Assignment: Set out word for word the line that contains "brown cross: moved 2 px left, 4 px down" and each line after it, through the end of the data below, but exclude the pictures.

[Recorded data]
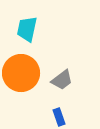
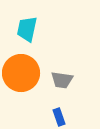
gray trapezoid: rotated 45 degrees clockwise
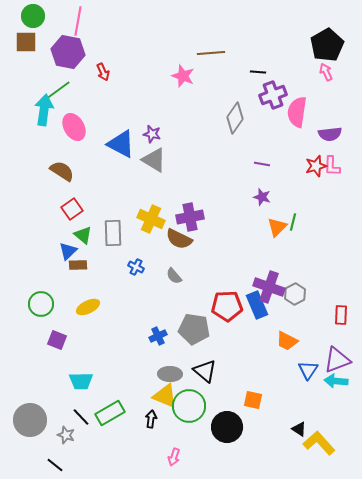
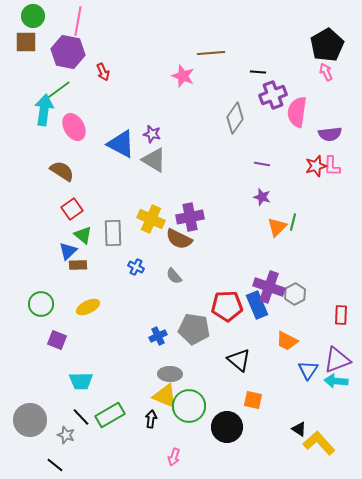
black triangle at (205, 371): moved 34 px right, 11 px up
green rectangle at (110, 413): moved 2 px down
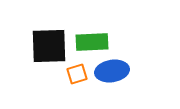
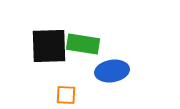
green rectangle: moved 9 px left, 2 px down; rotated 12 degrees clockwise
orange square: moved 11 px left, 21 px down; rotated 20 degrees clockwise
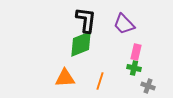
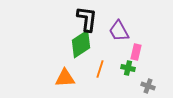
black L-shape: moved 1 px right, 1 px up
purple trapezoid: moved 5 px left, 7 px down; rotated 15 degrees clockwise
green diamond: rotated 12 degrees counterclockwise
green cross: moved 6 px left
orange line: moved 12 px up
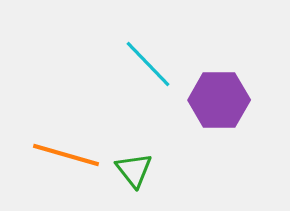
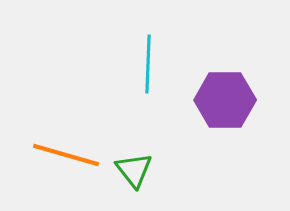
cyan line: rotated 46 degrees clockwise
purple hexagon: moved 6 px right
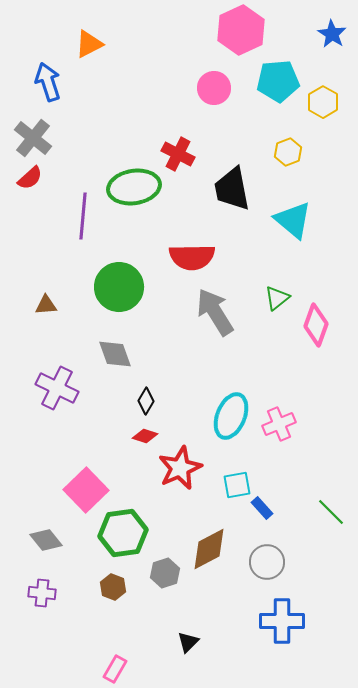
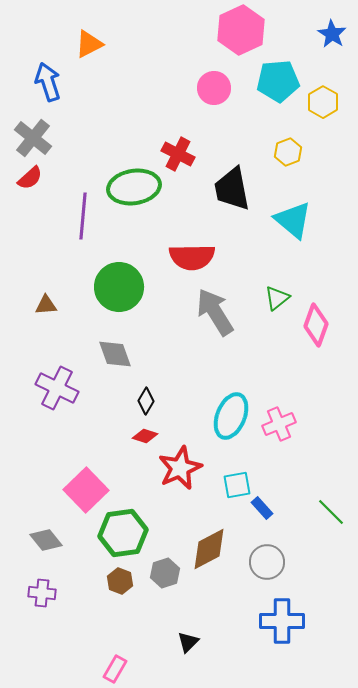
brown hexagon at (113, 587): moved 7 px right, 6 px up
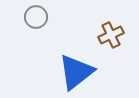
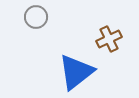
brown cross: moved 2 px left, 4 px down
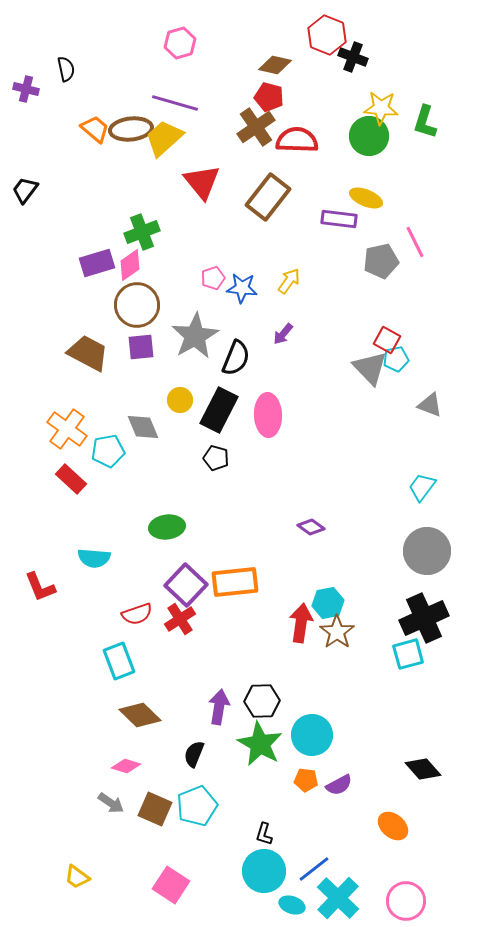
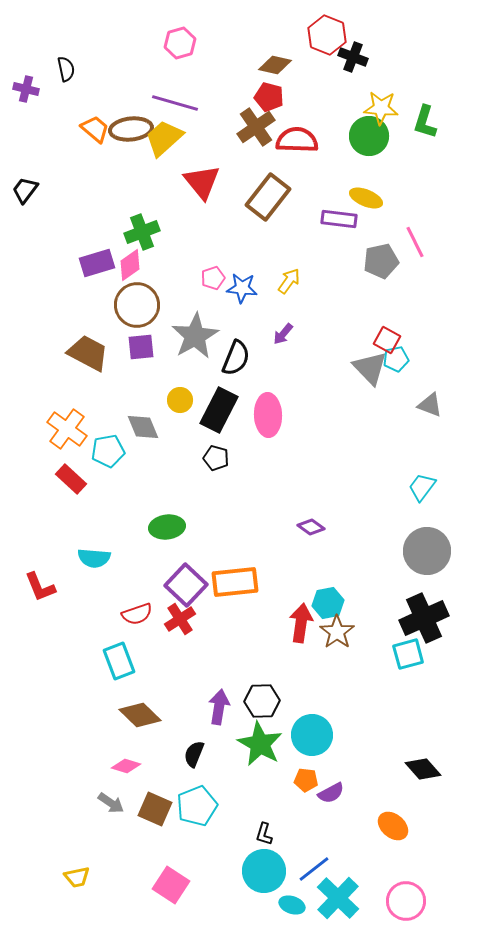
purple semicircle at (339, 785): moved 8 px left, 8 px down
yellow trapezoid at (77, 877): rotated 48 degrees counterclockwise
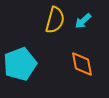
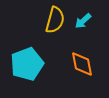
cyan pentagon: moved 7 px right
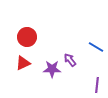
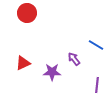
red circle: moved 24 px up
blue line: moved 2 px up
purple arrow: moved 4 px right, 1 px up
purple star: moved 3 px down
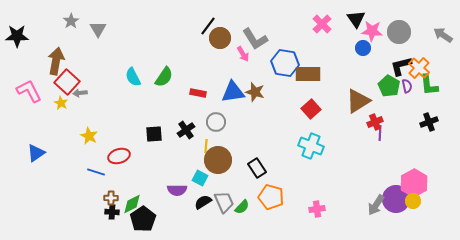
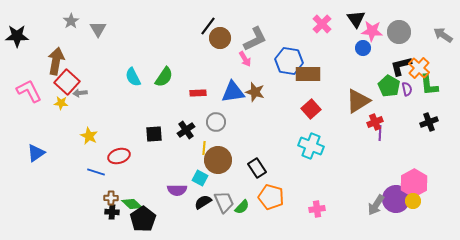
gray L-shape at (255, 39): rotated 84 degrees counterclockwise
pink arrow at (243, 54): moved 2 px right, 5 px down
blue hexagon at (285, 63): moved 4 px right, 2 px up
purple semicircle at (407, 86): moved 3 px down
red rectangle at (198, 93): rotated 14 degrees counterclockwise
yellow star at (61, 103): rotated 24 degrees counterclockwise
yellow line at (206, 146): moved 2 px left, 2 px down
green diamond at (132, 204): rotated 70 degrees clockwise
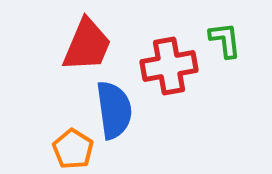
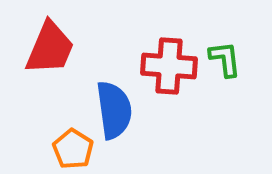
green L-shape: moved 19 px down
red trapezoid: moved 37 px left, 3 px down
red cross: rotated 14 degrees clockwise
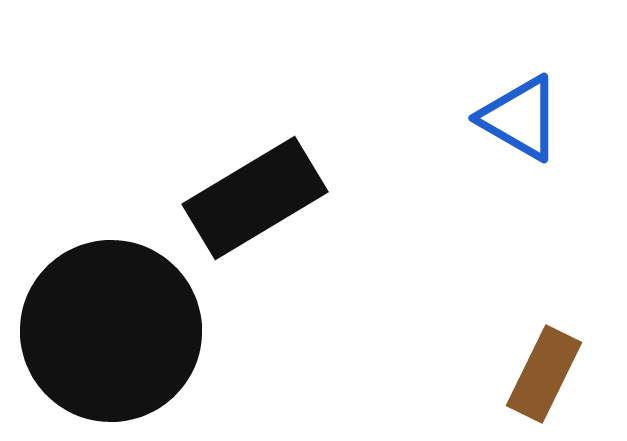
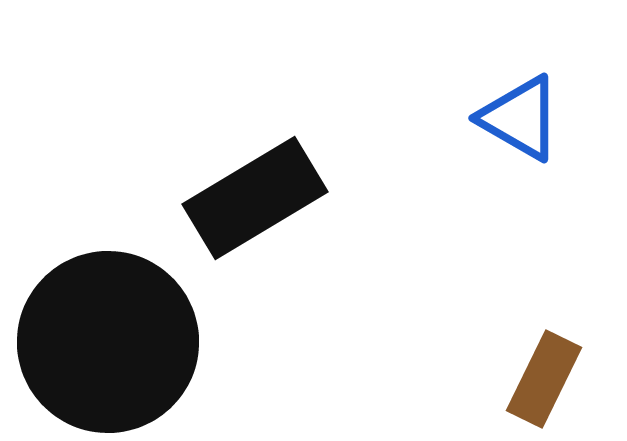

Exercise result:
brown cross: moved 2 px left, 4 px down
purple semicircle at (339, 785): moved 8 px left, 8 px down
yellow trapezoid at (77, 877): rotated 48 degrees counterclockwise
cyan pentagon: moved 7 px right
red circle: moved 24 px up
blue line: moved 2 px up
purple arrow: moved 4 px right, 1 px up
purple star: moved 3 px down
gray L-shape at (255, 39): rotated 84 degrees counterclockwise
pink arrow at (243, 54): moved 2 px right, 5 px down
blue hexagon at (285, 63): moved 4 px right, 2 px up
purple semicircle at (407, 86): moved 3 px down
red rectangle at (198, 93): rotated 14 degrees counterclockwise
yellow star at (61, 103): rotated 24 degrees counterclockwise
yellow line at (206, 146): moved 2 px left, 2 px down
green diamond at (132, 204): rotated 70 degrees clockwise
green L-shape: moved 19 px down
red trapezoid: moved 37 px left, 3 px down
red cross: rotated 14 degrees clockwise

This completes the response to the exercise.